PROBLEM TO SOLVE: Find the line with "none -> brown plate A9:A10 level 1" and the line with "none -> brown round brick E10 level 1" in the entries below; output exactly those two lines, every line between them, and no others.

Top of TASK INPUT

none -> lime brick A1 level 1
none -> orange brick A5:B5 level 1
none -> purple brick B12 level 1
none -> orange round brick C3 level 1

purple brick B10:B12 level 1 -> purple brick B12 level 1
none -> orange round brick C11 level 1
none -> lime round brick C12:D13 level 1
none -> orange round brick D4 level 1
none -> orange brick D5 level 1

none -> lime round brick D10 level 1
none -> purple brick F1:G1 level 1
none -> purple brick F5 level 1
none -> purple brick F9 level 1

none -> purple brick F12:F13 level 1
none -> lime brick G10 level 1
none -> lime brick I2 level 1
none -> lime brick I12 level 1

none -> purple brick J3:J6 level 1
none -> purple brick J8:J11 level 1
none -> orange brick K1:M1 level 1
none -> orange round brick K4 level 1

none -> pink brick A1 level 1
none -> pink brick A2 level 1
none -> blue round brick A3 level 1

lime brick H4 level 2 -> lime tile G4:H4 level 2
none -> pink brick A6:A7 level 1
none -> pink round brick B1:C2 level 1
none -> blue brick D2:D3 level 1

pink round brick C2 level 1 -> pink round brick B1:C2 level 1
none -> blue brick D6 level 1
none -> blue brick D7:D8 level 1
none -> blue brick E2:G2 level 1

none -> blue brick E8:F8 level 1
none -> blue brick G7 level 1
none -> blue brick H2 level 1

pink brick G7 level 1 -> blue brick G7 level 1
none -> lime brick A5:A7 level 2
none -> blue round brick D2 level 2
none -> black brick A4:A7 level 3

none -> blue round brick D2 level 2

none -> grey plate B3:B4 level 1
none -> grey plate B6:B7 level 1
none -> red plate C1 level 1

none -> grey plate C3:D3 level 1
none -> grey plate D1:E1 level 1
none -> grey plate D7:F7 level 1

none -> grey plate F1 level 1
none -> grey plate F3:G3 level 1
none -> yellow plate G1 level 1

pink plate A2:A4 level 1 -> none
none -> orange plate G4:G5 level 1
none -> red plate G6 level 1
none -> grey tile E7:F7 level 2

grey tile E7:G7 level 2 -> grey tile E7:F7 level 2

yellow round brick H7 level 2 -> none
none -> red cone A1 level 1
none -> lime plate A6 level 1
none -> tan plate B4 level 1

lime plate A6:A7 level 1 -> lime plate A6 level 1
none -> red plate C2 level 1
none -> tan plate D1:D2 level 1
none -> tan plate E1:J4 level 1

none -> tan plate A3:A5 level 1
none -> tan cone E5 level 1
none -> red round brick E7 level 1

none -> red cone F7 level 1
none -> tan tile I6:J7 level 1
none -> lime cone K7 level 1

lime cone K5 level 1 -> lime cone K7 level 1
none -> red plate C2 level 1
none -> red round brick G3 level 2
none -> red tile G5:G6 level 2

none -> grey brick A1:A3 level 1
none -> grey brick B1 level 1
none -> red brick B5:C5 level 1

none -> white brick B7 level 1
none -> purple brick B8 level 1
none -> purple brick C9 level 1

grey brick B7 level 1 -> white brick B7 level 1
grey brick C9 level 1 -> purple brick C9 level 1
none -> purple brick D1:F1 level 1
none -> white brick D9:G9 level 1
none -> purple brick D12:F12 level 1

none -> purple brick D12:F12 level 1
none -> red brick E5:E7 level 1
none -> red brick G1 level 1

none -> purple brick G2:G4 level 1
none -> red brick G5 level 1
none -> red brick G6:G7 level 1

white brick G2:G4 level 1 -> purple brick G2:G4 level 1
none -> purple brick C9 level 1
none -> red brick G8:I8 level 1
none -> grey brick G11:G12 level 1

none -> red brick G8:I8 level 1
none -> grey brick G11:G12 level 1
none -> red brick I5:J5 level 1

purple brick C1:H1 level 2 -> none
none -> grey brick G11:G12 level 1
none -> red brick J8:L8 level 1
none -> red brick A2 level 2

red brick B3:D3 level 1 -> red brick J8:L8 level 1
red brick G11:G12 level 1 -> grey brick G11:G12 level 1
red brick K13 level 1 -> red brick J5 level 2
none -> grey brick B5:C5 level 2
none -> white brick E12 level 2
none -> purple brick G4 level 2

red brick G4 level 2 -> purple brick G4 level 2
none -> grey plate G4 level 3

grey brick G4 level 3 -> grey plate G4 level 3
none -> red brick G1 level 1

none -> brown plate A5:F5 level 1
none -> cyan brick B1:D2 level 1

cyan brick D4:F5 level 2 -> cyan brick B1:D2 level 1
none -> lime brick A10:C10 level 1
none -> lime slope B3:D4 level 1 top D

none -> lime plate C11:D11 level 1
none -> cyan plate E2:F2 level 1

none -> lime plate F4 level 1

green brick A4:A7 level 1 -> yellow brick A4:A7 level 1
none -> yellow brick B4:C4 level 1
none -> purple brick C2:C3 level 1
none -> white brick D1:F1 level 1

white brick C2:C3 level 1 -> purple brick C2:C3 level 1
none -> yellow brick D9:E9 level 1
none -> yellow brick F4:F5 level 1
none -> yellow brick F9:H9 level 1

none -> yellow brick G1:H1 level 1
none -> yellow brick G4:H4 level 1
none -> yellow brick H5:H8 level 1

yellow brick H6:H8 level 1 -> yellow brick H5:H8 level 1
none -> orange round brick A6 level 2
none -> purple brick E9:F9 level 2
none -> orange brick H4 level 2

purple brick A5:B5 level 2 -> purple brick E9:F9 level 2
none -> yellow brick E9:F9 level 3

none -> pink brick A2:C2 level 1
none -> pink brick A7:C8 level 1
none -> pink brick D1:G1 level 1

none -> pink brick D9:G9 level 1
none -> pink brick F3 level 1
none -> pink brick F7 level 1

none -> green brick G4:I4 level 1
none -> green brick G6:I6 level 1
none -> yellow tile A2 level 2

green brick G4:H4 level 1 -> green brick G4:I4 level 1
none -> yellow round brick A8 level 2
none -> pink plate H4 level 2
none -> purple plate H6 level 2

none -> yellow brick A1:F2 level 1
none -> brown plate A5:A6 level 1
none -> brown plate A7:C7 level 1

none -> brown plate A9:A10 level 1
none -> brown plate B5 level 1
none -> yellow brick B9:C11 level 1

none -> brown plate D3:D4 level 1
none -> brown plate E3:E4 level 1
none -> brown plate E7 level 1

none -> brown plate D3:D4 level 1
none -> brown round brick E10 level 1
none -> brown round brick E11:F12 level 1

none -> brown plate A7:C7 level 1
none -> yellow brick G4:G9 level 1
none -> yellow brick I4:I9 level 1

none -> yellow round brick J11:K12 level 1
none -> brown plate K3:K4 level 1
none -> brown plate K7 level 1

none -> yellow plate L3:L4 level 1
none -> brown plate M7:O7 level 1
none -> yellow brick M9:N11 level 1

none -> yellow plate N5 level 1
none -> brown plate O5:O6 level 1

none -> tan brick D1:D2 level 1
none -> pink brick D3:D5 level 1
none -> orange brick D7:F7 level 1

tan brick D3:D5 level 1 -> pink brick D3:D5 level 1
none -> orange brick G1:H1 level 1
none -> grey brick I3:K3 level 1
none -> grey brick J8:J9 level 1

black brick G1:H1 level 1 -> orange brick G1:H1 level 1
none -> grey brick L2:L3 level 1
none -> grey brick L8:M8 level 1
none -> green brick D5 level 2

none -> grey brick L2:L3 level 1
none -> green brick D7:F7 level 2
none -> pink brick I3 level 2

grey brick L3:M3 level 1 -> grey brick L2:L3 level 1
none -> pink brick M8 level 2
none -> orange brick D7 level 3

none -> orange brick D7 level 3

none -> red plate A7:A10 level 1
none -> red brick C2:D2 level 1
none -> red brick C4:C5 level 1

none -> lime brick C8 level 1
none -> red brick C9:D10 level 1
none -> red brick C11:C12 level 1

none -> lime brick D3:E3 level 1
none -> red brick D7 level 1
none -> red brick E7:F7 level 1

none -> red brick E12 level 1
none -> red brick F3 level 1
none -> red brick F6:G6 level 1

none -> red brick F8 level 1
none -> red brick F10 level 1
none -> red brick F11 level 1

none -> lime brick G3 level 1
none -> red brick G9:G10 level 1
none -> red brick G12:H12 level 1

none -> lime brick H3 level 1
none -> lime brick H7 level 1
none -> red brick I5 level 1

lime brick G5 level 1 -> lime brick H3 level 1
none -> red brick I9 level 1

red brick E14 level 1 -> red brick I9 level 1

Bottom of TASK INPUT

OUTPUT FOR THIS EXERCISE:
none -> brown plate A9:A10 level 1
none -> brown plate B5 level 1
none -> yellow brick B9:C11 level 1

none -> brown plate D3:D4 level 1
none -> brown plate E3:E4 level 1
none -> brown plate E7 level 1

none -> brown plate D3:D4 level 1
none -> brown round brick E10 level 1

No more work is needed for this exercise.